■ WORK REQUIRED: Which lines run from the line with "C6: 1500uF (N5, N6) -> 3300uF (N5, N6)" through the line with "JP1 pin 2: GND -> VS" in the entries below? Print them exactly, both ends included, and nothing more.

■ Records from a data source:
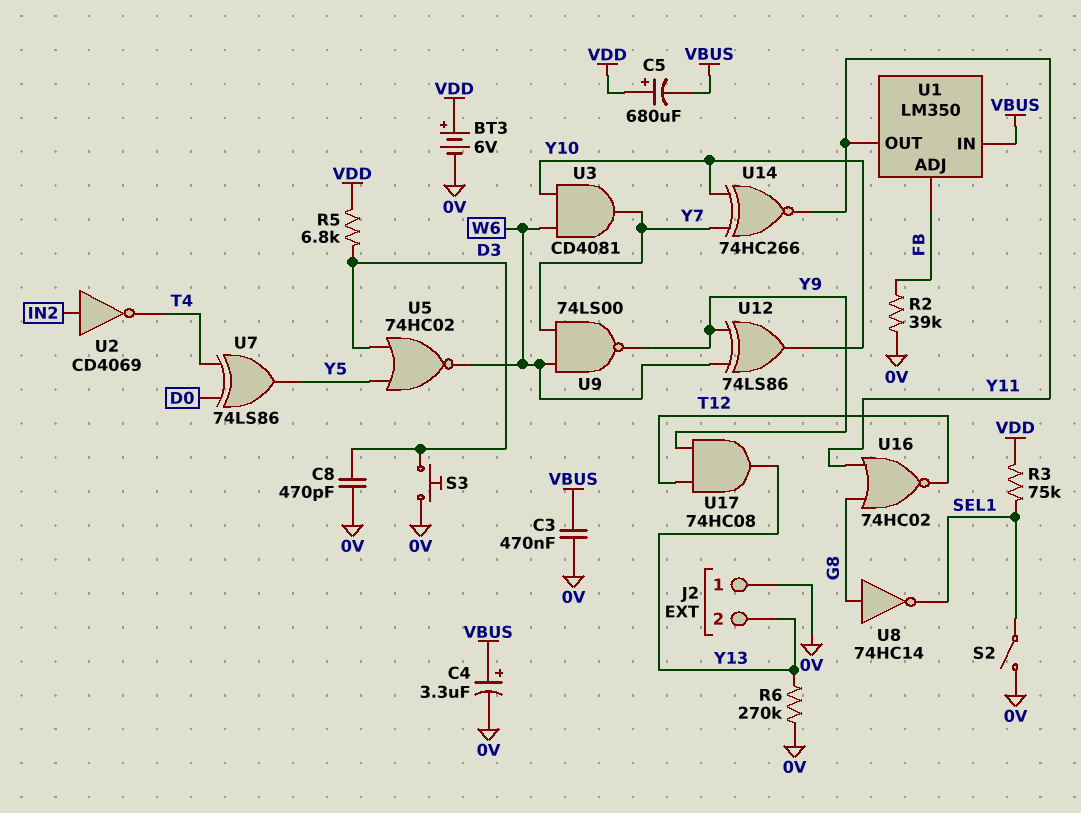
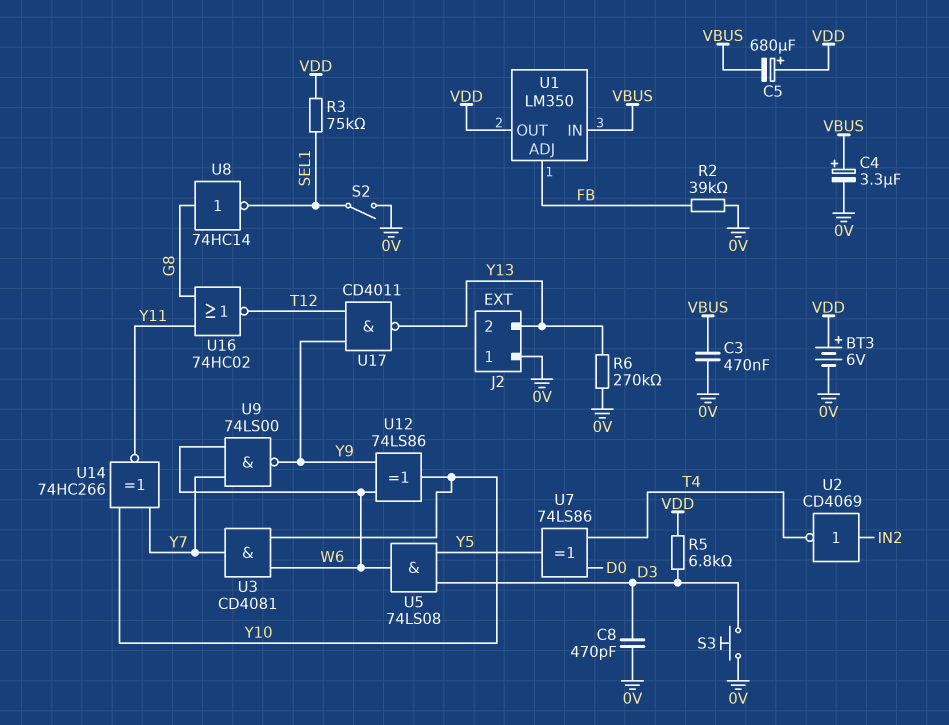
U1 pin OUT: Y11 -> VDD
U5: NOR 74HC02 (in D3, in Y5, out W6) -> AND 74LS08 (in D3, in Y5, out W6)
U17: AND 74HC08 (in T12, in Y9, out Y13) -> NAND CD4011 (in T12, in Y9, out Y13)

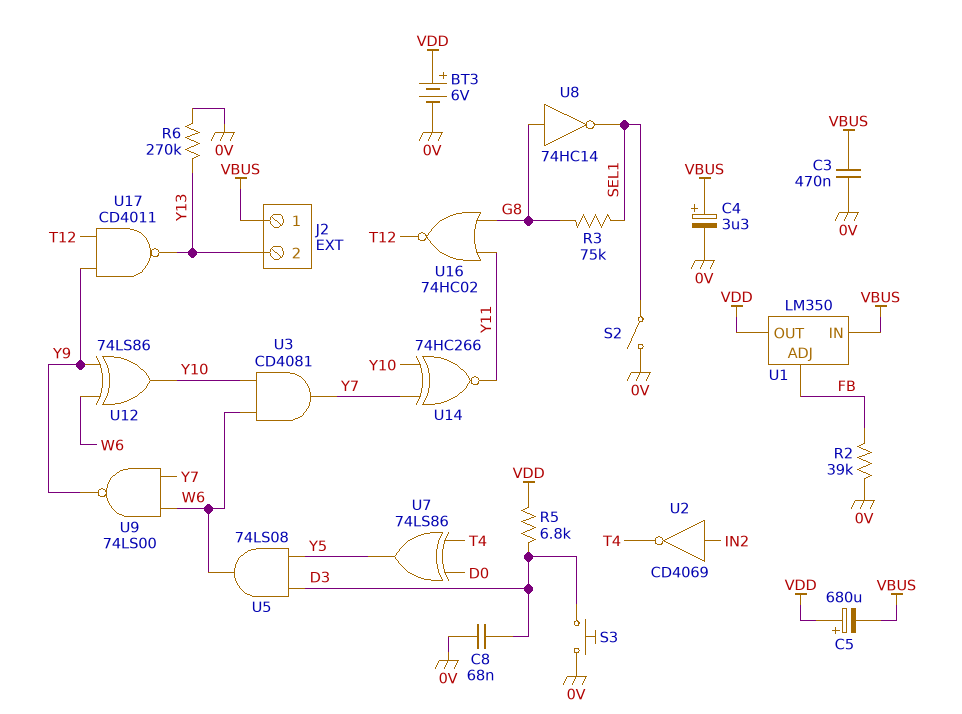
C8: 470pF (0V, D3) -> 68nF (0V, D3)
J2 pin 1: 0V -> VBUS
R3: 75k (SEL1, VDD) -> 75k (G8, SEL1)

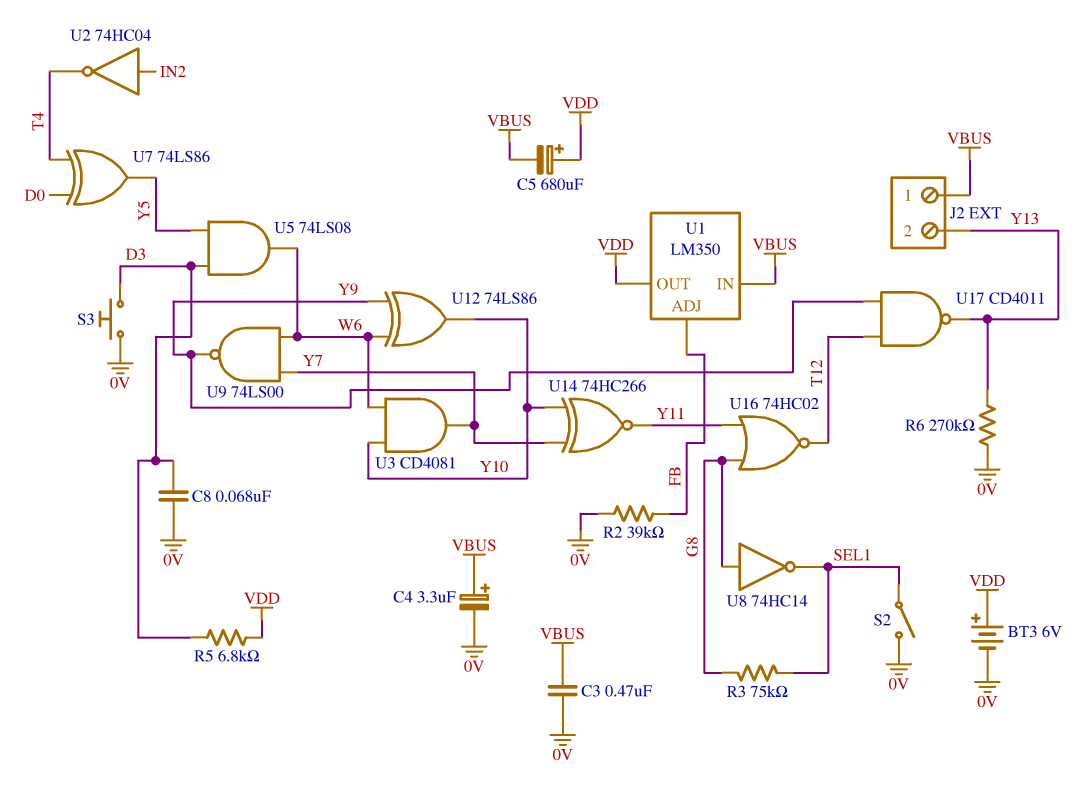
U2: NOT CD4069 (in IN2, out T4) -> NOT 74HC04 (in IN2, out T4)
* * *
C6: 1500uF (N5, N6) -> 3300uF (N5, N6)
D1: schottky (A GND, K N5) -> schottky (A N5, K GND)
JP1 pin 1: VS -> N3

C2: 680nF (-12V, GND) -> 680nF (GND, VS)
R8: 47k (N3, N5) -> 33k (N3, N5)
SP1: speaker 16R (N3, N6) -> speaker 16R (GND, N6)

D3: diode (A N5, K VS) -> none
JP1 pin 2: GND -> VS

■ ANSWER TO THIS EXERCISE:
C6: 1500uF (N5, N6) -> 3300uF (N5, N6)
D1: schottky (A GND, K N5) -> schottky (A N5, K GND)
JP1 pin 1: VS -> N3

C2: 680nF (-12V, GND) -> 680nF (GND, VS)
R8: 47k (N3, N5) -> 33k (N3, N5)
SP1: speaker 16R (N3, N6) -> speaker 16R (GND, N6)

D3: diode (A N5, K VS) -> none
JP1 pin 2: GND -> VS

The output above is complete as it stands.